[Task objective]: Each line below from the one containing "U3 pin PROG: PROG -> GND" through the one containing "C3: 22uF (plus" should be output exactly as it stands, and no other line should appear.

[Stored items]
=== Section Start ===

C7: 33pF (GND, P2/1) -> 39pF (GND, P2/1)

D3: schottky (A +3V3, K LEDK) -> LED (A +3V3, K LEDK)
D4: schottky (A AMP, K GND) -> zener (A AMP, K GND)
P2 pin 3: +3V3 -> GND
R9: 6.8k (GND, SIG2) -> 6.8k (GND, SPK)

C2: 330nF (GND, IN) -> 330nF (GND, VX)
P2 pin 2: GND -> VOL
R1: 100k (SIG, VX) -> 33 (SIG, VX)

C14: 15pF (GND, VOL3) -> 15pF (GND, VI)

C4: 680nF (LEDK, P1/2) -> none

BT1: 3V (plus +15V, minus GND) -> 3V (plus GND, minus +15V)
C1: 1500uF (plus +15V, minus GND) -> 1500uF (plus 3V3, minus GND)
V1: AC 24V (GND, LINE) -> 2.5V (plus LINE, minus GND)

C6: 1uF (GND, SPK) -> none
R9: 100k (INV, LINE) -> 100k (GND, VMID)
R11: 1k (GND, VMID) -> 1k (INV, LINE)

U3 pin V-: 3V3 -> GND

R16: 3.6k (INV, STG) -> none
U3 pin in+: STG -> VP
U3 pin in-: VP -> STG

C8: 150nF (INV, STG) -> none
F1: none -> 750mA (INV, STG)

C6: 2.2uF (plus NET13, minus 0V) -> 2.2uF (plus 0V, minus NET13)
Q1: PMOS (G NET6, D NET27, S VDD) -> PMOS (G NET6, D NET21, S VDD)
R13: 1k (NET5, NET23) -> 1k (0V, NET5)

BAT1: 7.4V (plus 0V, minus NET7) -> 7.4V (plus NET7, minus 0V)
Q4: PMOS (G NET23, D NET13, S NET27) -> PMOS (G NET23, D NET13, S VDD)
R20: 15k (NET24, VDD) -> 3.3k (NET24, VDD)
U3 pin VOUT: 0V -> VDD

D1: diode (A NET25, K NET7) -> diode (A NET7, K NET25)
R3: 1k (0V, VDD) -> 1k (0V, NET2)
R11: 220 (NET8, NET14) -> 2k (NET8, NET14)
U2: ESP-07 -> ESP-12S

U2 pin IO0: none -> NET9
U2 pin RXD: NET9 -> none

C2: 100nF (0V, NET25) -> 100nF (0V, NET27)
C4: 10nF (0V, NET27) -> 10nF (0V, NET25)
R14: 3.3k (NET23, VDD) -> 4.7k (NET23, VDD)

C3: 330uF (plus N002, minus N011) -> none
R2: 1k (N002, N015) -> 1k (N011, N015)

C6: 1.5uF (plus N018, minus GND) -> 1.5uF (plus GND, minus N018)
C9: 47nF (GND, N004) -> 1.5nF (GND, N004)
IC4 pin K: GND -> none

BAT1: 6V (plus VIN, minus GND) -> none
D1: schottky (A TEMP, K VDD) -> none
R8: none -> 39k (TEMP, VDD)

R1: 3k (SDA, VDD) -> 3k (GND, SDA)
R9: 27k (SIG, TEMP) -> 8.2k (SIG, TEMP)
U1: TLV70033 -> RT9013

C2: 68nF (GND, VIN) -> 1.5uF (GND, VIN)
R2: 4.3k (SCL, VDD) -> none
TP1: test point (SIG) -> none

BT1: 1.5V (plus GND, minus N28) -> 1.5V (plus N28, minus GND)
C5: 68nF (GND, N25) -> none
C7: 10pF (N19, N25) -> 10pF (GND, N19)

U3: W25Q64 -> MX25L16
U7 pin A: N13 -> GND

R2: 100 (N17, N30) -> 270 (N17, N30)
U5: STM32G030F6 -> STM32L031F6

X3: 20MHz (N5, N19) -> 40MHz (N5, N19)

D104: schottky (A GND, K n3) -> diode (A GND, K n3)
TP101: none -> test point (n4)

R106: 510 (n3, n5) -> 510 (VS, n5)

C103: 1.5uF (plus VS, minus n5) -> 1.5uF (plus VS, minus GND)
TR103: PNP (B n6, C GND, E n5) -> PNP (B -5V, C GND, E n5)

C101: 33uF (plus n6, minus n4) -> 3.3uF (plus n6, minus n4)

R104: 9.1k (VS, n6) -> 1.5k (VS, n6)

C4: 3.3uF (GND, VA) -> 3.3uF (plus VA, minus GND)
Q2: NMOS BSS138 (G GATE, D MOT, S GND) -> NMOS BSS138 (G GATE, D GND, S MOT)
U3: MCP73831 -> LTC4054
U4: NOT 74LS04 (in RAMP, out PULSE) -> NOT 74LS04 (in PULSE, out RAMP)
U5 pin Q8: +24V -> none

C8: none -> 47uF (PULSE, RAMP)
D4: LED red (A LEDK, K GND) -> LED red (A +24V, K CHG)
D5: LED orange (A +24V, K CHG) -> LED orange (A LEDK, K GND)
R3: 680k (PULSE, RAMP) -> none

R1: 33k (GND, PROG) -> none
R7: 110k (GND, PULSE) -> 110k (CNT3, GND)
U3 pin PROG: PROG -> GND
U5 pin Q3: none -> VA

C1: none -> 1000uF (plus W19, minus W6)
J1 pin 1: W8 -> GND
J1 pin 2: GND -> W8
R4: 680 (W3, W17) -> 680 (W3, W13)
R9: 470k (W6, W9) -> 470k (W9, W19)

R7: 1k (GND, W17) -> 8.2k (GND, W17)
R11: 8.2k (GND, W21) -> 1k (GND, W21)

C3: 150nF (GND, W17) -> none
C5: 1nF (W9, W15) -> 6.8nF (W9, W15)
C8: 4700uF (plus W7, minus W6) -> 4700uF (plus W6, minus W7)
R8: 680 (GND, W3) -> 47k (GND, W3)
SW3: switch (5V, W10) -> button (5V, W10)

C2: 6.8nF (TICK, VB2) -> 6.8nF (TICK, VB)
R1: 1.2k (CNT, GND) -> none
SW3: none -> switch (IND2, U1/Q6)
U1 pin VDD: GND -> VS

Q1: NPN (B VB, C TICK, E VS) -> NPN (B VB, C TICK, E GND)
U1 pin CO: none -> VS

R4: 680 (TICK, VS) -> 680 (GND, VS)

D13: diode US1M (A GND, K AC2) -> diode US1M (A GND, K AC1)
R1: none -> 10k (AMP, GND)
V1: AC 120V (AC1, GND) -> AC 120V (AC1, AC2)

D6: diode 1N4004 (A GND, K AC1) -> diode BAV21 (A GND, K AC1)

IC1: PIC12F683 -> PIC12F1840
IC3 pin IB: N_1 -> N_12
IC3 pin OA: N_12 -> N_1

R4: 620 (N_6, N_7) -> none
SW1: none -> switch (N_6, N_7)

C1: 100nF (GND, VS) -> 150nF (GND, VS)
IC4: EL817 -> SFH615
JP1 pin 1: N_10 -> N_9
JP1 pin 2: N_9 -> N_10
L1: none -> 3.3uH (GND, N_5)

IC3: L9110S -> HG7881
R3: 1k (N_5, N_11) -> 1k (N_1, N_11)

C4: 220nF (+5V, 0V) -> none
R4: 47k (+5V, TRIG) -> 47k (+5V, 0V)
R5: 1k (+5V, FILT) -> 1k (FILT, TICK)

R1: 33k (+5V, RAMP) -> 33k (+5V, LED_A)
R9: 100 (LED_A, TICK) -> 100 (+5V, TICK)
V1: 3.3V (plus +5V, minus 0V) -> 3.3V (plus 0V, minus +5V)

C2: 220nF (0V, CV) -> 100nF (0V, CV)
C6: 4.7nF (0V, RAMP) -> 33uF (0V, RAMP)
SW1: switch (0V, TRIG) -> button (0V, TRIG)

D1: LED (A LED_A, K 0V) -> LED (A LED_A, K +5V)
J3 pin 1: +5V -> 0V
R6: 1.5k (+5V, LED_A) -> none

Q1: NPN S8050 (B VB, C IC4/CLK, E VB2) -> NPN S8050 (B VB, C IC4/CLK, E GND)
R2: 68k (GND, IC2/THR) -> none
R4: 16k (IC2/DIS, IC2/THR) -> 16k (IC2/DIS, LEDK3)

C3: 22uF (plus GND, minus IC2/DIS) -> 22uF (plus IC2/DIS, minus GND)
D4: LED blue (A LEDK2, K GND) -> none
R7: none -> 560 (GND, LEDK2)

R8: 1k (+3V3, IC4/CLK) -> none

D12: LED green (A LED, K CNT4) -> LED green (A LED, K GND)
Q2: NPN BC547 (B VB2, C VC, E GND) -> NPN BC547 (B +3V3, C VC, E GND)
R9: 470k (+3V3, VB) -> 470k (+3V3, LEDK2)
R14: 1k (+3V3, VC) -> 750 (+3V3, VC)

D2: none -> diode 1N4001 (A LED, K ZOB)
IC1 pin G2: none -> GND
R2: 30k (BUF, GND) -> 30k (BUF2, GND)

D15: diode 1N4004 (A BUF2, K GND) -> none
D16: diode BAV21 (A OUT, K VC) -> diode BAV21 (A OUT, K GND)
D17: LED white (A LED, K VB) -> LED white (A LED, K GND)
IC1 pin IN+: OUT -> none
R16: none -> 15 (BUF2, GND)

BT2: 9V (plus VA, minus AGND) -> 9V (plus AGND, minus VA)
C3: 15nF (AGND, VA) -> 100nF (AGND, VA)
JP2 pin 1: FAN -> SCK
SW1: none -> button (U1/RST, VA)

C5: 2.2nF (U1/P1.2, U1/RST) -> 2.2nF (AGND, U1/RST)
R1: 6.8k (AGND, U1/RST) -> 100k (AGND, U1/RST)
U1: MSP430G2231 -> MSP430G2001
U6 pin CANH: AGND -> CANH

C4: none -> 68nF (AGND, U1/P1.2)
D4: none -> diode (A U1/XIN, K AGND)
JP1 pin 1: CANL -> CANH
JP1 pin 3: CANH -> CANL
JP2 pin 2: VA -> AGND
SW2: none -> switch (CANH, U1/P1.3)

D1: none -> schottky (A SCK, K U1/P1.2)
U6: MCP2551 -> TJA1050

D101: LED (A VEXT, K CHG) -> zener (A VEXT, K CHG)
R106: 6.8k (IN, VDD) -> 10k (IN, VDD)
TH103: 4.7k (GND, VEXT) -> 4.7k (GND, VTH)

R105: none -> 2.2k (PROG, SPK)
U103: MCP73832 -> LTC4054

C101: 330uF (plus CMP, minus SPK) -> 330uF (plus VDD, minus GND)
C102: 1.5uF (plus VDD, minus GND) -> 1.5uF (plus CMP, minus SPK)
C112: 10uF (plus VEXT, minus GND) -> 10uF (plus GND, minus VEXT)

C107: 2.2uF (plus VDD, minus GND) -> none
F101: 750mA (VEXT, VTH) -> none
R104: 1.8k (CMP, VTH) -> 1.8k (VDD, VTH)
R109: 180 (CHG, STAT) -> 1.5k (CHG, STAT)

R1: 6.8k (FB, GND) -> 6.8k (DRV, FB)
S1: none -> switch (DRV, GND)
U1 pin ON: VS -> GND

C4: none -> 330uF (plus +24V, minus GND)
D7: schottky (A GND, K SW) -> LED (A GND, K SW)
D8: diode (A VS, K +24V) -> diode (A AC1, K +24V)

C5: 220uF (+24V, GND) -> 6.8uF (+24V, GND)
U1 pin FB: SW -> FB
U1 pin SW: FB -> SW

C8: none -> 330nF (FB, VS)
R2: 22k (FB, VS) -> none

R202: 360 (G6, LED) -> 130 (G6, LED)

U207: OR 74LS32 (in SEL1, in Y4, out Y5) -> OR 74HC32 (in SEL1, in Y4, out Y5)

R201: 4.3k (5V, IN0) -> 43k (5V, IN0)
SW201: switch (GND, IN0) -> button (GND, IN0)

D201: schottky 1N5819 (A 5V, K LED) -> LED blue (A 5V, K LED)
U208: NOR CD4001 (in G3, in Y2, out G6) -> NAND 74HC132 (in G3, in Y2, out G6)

=== Section End ===

[Finished exercise]:
U3 pin PROG: PROG -> GND
U5 pin Q3: none -> VA

C1: none -> 1000uF (plus W19, minus W6)
J1 pin 1: W8 -> GND
J1 pin 2: GND -> W8
R4: 680 (W3, W17) -> 680 (W3, W13)
R9: 470k (W6, W9) -> 470k (W9, W19)

R7: 1k (GND, W17) -> 8.2k (GND, W17)
R11: 8.2k (GND, W21) -> 1k (GND, W21)

C3: 150nF (GND, W17) -> none
C5: 1nF (W9, W15) -> 6.8nF (W9, W15)
C8: 4700uF (plus W7, minus W6) -> 4700uF (plus W6, minus W7)
R8: 680 (GND, W3) -> 47k (GND, W3)
SW3: switch (5V, W10) -> button (5V, W10)

C2: 6.8nF (TICK, VB2) -> 6.8nF (TICK, VB)
R1: 1.2k (CNT, GND) -> none
SW3: none -> switch (IND2, U1/Q6)
U1 pin VDD: GND -> VS

Q1: NPN (B VB, C TICK, E VS) -> NPN (B VB, C TICK, E GND)
U1 pin CO: none -> VS

R4: 680 (TICK, VS) -> 680 (GND, VS)

D13: diode US1M (A GND, K AC2) -> diode US1M (A GND, K AC1)
R1: none -> 10k (AMP, GND)
V1: AC 120V (AC1, GND) -> AC 120V (AC1, AC2)

D6: diode 1N4004 (A GND, K AC1) -> diode BAV21 (A GND, K AC1)

IC1: PIC12F683 -> PIC12F1840
IC3 pin IB: N_1 -> N_12
IC3 pin OA: N_12 -> N_1

R4: 620 (N_6, N_7) -> none
SW1: none -> switch (N_6, N_7)

C1: 100nF (GND, VS) -> 150nF (GND, VS)
IC4: EL817 -> SFH615
JP1 pin 1: N_10 -> N_9
JP1 pin 2: N_9 -> N_10
L1: none -> 3.3uH (GND, N_5)

IC3: L9110S -> HG7881
R3: 1k (N_5, N_11) -> 1k (N_1, N_11)

C4: 220nF (+5V, 0V) -> none
R4: 47k (+5V, TRIG) -> 47k (+5V, 0V)
R5: 1k (+5V, FILT) -> 1k (FILT, TICK)

R1: 33k (+5V, RAMP) -> 33k (+5V, LED_A)
R9: 100 (LED_A, TICK) -> 100 (+5V, TICK)
V1: 3.3V (plus +5V, minus 0V) -> 3.3V (plus 0V, minus +5V)

C2: 220nF (0V, CV) -> 100nF (0V, CV)
C6: 4.7nF (0V, RAMP) -> 33uF (0V, RAMP)
SW1: switch (0V, TRIG) -> button (0V, TRIG)

D1: LED (A LED_A, K 0V) -> LED (A LED_A, K +5V)
J3 pin 1: +5V -> 0V
R6: 1.5k (+5V, LED_A) -> none

Q1: NPN S8050 (B VB, C IC4/CLK, E VB2) -> NPN S8050 (B VB, C IC4/CLK, E GND)
R2: 68k (GND, IC2/THR) -> none
R4: 16k (IC2/DIS, IC2/THR) -> 16k (IC2/DIS, LEDK3)

C3: 22uF (plus GND, minus IC2/DIS) -> 22uF (plus IC2/DIS, minus GND)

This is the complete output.